◆ **DIRECTIONS FOR THIS TASK**
Print, in exact form, the lines below from the one containing "(498, 404) = (284, 418): none -> yellow lemon" through the one containing "(692, 293) = (483, 435): pink", and omit all others.

◆ **RECORDS SHOWN**

──────────────────────────────

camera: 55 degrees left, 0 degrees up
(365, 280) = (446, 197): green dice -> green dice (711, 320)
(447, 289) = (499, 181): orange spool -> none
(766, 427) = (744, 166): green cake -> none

──────────────────────────────

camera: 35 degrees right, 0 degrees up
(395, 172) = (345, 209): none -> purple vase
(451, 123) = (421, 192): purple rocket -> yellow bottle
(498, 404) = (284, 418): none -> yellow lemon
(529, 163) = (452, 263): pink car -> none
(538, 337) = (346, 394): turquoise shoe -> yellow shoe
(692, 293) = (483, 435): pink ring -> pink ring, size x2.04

──────────────────────────────

◆ **RESPONSE TO THE EXERCISE**
(498, 404) = (284, 418): none -> yellow lemon
(529, 163) = (452, 263): pink car -> none
(538, 337) = (346, 394): turquoise shoe -> yellow shoe
(692, 293) = (483, 435): pink ring -> pink ring, size x2.04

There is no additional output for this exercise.